— What the task requires —
Transcribe exactly the line containing "R3: 3k (3V3, N13) -> 33k (3V3, N13)" and the remaining lines of the listing below, through the very last.

— Provided entries —
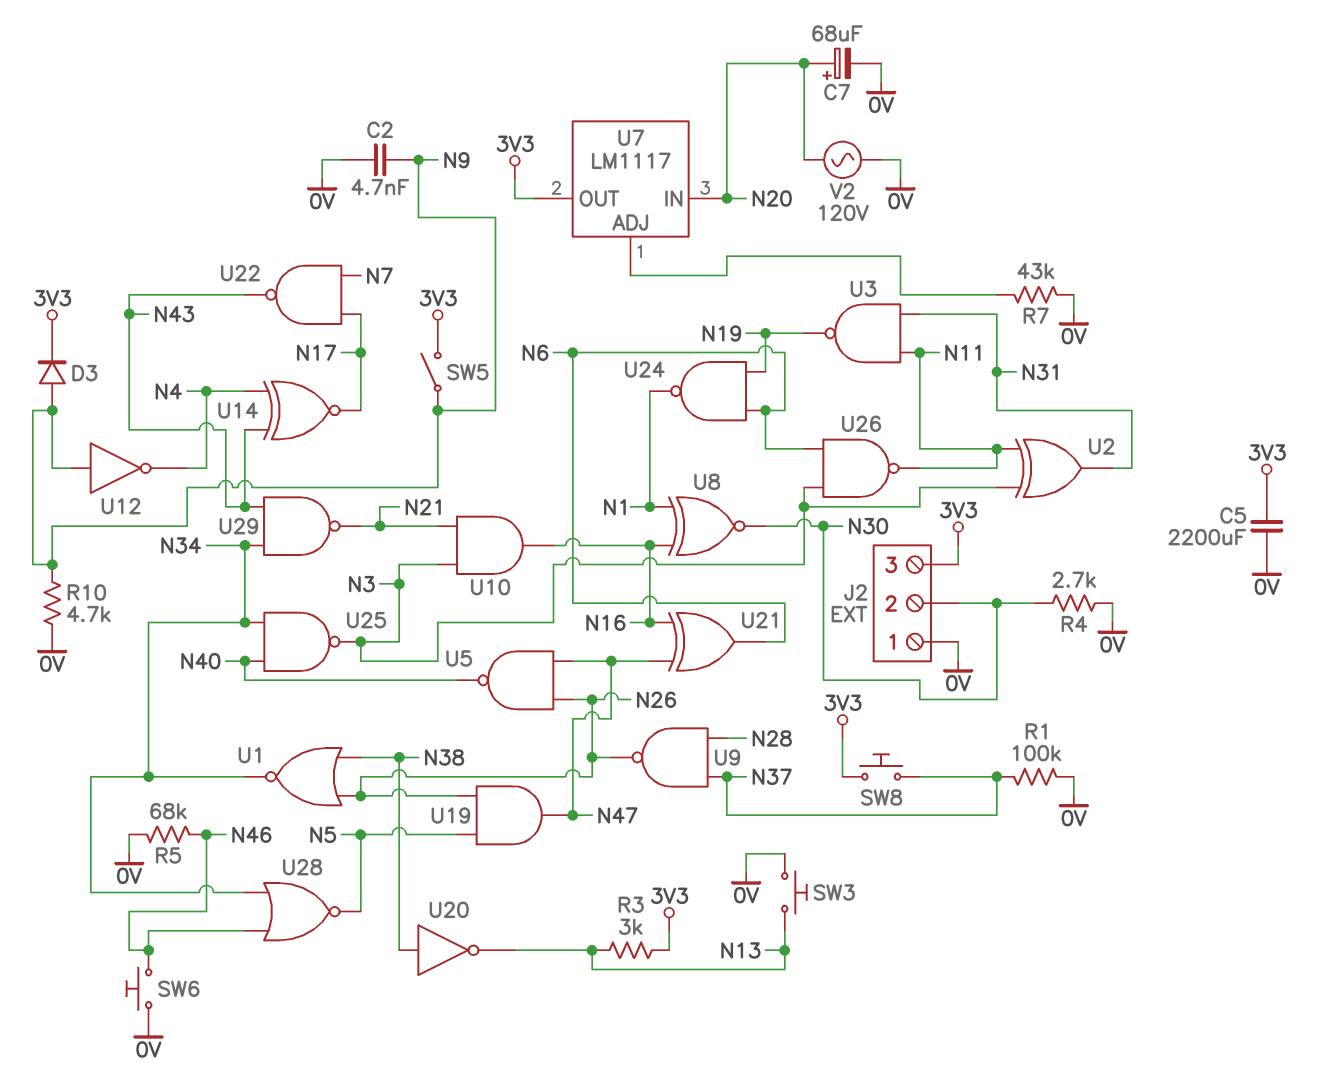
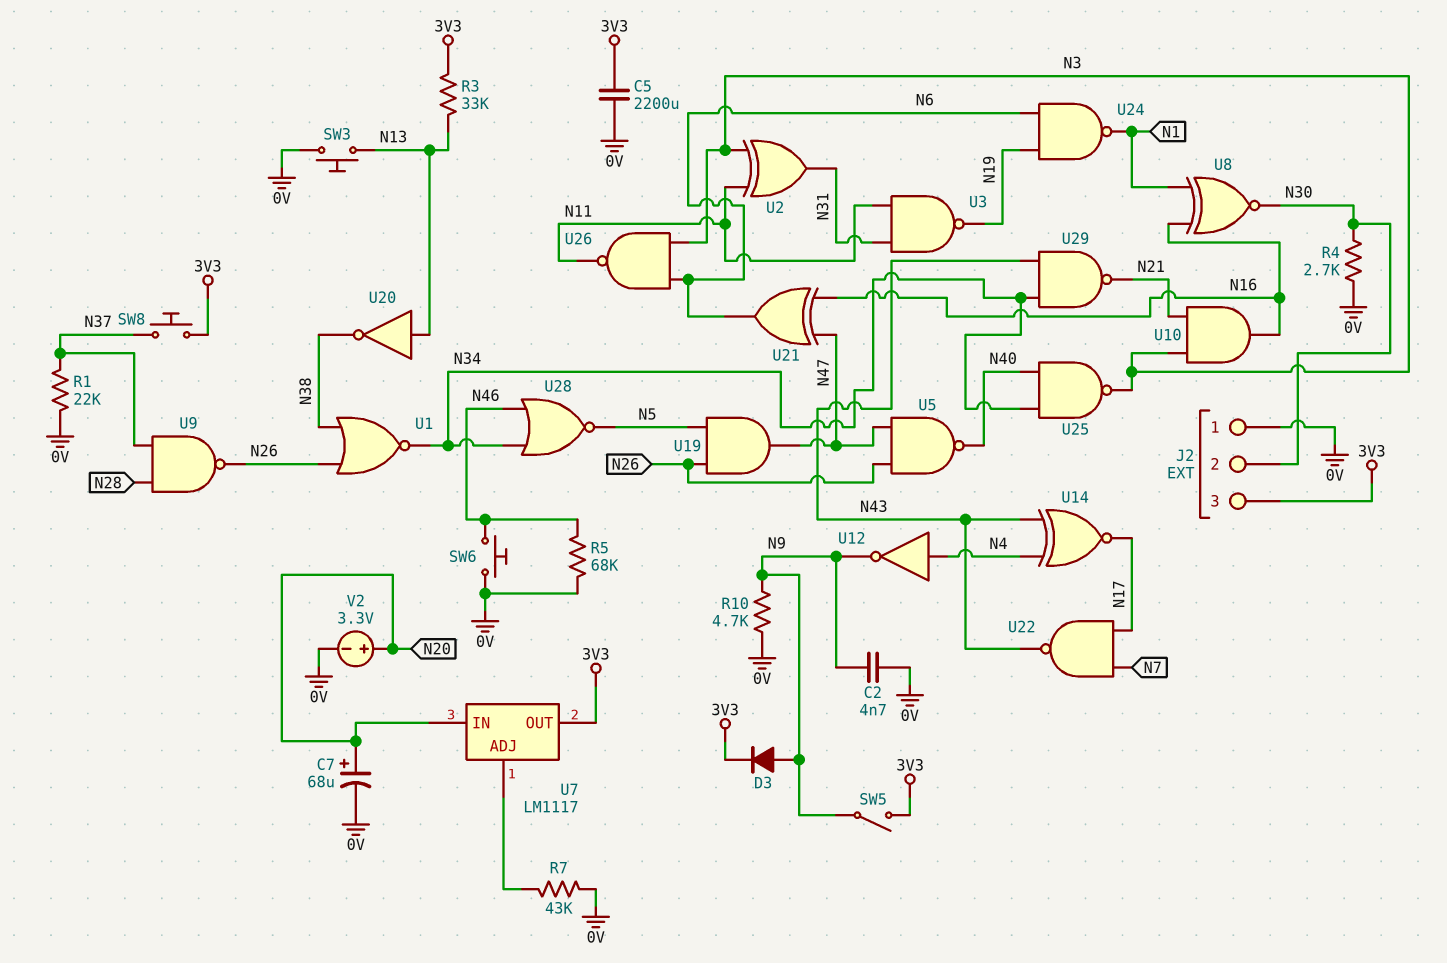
R1: 100k (0V, N37) -> 22k (0V, N37)
R3: 3k (3V3, N13) -> 33k (3V3, N13)
U12: NOT (in N9, out N4) -> NOT (in N4, out N9)
U20: NOT (in N38, out N13) -> NOT (in N13, out N38)
V2: AC 120V (0V, N20) -> 3.3V (plus N20, minus 0V)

— Final answer —
R3: 3k (3V3, N13) -> 33k (3V3, N13)
U12: NOT (in N9, out N4) -> NOT (in N4, out N9)
U20: NOT (in N38, out N13) -> NOT (in N13, out N38)
V2: AC 120V (0V, N20) -> 3.3V (plus N20, minus 0V)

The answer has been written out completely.